==== DATA SUPPLIED

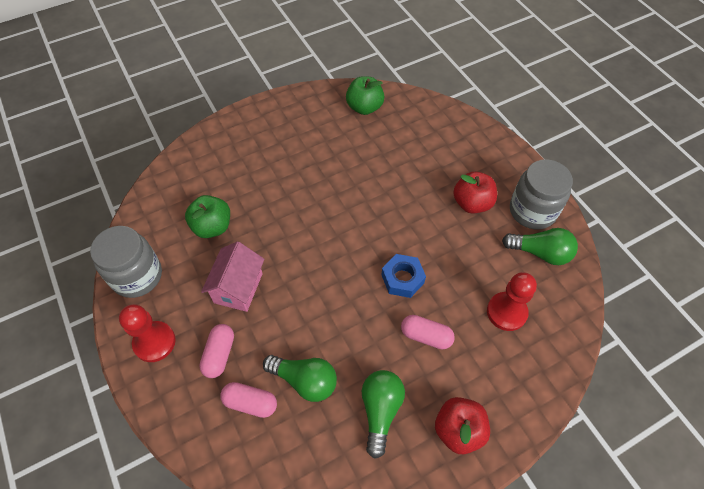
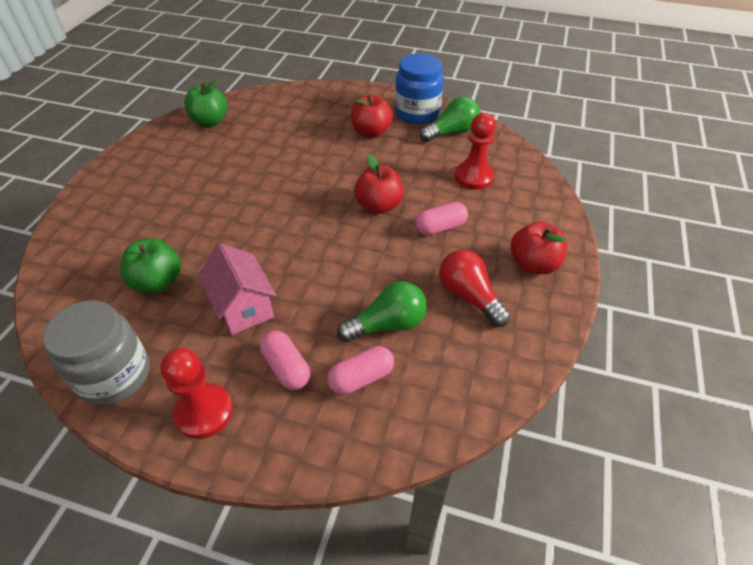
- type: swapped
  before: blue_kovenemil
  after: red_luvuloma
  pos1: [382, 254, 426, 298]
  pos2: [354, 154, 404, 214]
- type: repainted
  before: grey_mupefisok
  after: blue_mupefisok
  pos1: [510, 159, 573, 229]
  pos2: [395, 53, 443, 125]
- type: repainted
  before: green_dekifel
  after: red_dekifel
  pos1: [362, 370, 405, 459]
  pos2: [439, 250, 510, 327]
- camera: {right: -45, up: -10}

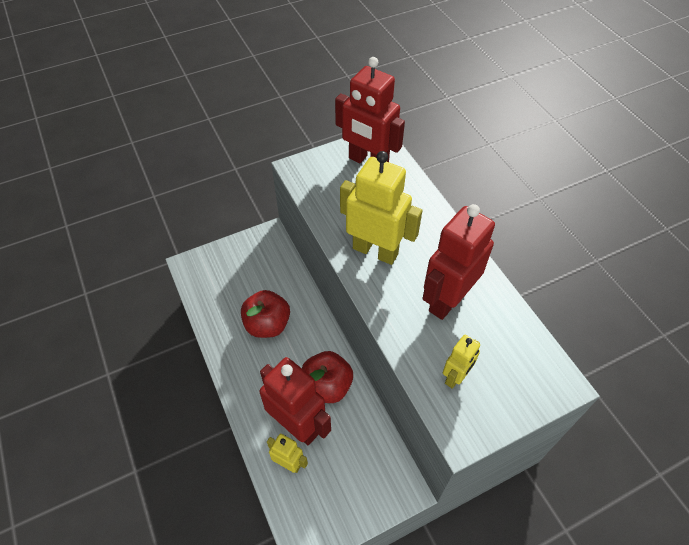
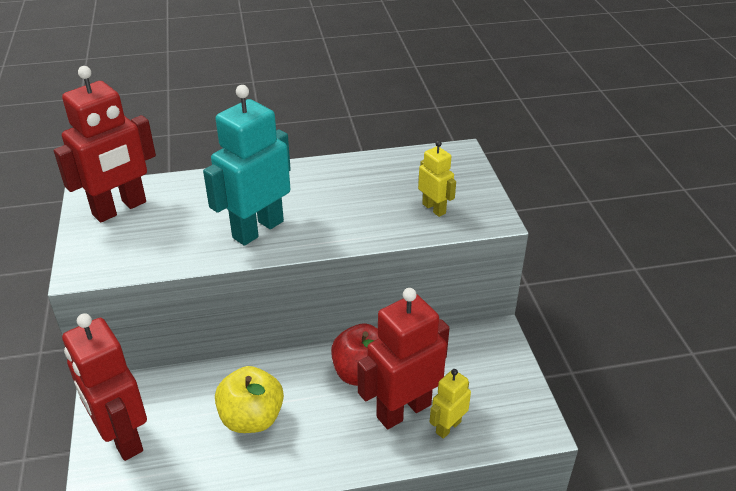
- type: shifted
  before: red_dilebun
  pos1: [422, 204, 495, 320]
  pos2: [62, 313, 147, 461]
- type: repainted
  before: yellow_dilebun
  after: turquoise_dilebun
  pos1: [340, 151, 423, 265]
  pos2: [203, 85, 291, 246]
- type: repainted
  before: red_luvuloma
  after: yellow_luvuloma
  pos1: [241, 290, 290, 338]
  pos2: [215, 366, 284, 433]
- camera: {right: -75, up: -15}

========

» **TASK DIRECTIONS**: Scan the records above for the word "camera" and return every line where it occurs.

» **EXERCISE SOLUTION**:
- camera: {right: -45, up: -10}
- camera: {right: -75, up: -15}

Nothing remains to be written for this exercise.